- [Task details] For this exercise, restate word for word only the lines from the first line of the data to the line containing "white eraser (619".

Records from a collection
---
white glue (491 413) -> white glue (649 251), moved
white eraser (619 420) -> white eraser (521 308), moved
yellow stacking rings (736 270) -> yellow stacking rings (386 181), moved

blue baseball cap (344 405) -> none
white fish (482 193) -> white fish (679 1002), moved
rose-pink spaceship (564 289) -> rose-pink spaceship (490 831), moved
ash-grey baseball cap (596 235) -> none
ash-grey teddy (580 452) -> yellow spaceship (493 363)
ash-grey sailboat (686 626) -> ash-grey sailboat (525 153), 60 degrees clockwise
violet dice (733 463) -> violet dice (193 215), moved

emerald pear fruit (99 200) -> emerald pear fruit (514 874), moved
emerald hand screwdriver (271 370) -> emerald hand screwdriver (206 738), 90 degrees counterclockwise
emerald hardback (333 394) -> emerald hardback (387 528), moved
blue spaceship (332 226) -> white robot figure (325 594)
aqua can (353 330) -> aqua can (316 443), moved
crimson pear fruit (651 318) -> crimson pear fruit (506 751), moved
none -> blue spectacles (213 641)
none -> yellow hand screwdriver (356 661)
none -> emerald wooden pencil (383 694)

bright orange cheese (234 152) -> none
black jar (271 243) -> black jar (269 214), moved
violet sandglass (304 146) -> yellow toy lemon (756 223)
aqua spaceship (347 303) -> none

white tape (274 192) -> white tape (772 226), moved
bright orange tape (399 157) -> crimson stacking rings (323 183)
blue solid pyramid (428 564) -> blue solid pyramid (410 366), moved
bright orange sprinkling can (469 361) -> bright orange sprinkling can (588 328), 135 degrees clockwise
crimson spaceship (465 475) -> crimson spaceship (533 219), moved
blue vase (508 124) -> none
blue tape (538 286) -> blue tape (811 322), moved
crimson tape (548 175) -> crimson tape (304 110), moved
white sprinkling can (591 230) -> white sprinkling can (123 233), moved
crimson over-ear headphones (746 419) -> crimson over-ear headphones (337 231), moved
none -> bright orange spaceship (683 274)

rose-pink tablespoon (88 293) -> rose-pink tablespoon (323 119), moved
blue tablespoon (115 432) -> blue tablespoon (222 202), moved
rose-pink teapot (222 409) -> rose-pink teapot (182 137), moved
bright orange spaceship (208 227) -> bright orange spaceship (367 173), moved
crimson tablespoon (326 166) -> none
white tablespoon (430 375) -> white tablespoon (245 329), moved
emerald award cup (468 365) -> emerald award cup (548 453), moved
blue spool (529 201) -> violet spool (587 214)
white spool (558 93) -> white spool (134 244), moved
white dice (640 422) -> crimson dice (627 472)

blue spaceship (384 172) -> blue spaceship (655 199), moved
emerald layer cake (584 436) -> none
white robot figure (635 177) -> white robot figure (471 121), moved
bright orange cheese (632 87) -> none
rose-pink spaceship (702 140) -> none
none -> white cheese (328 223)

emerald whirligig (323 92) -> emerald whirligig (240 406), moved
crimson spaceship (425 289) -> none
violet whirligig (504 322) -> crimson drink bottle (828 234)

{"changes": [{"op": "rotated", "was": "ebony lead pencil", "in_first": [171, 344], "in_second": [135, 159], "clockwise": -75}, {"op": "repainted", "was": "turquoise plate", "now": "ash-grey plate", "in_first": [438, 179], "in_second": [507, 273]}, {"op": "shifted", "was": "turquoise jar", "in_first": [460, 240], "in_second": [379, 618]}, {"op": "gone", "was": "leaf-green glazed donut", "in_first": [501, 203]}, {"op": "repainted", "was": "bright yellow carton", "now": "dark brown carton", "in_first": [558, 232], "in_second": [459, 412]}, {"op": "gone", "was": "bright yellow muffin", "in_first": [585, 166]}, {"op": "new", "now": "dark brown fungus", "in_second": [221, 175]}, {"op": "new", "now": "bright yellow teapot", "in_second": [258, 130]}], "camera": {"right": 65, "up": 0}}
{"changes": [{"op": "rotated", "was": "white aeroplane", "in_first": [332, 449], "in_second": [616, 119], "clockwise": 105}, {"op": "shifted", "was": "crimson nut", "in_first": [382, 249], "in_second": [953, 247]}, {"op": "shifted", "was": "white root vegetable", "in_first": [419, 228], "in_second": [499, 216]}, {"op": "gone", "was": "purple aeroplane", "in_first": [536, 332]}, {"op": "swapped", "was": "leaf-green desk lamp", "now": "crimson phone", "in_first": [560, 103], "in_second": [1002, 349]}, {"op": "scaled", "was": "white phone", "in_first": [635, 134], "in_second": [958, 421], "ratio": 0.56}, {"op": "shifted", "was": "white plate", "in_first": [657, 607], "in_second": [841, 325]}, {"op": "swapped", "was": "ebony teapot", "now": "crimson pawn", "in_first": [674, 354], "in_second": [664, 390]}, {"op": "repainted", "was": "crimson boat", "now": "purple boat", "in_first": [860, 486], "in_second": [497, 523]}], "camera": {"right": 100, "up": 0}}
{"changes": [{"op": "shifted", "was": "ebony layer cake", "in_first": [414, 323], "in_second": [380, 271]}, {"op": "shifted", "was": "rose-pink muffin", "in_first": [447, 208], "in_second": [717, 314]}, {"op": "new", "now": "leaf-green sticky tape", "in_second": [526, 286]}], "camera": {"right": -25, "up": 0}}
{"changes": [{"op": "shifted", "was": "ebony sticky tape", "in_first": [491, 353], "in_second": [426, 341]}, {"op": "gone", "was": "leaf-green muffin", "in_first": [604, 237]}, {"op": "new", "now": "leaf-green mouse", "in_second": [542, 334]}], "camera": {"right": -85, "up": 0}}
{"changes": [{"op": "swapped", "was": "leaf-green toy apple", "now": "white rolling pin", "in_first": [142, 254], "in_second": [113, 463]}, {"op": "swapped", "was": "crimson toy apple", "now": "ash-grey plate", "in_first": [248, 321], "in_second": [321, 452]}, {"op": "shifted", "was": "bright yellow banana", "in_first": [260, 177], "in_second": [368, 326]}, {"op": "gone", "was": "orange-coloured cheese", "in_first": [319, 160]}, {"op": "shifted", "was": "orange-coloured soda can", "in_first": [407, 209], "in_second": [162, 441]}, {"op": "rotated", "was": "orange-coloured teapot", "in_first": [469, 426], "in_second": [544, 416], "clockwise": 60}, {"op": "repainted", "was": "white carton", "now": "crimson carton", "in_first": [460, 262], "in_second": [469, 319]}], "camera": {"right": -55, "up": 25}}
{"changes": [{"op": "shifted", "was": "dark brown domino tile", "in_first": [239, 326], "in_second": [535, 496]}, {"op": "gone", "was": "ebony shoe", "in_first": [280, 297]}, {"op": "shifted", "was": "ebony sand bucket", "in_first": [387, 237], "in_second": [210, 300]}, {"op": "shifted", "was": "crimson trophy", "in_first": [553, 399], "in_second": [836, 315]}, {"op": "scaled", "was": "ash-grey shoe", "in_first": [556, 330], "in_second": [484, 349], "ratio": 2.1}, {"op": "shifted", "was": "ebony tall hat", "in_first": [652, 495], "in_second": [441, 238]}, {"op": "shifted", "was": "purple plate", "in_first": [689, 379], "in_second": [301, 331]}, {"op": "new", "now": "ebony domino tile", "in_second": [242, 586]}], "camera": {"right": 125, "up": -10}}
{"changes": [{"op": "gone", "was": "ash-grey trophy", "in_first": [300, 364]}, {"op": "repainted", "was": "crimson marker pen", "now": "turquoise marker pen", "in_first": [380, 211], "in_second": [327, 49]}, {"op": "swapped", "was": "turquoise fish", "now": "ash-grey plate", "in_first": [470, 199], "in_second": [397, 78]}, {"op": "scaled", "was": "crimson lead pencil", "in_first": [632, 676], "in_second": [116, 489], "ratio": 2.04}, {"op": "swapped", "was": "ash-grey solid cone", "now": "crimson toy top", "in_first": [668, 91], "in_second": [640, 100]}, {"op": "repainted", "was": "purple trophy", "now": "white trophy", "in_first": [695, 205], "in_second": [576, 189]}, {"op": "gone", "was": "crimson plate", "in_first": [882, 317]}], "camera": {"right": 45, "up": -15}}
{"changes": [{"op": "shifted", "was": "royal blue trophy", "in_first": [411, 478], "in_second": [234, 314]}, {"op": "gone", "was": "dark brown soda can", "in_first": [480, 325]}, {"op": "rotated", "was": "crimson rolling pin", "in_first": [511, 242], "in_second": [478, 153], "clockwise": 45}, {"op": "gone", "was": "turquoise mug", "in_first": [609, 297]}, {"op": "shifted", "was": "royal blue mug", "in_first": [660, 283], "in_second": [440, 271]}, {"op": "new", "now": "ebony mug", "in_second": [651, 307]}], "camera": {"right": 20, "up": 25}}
---
- [Answer to the problem]
white glue (491 413) -> white glue (649 251), moved
white eraser (619 420) -> white eraser (521 308), moved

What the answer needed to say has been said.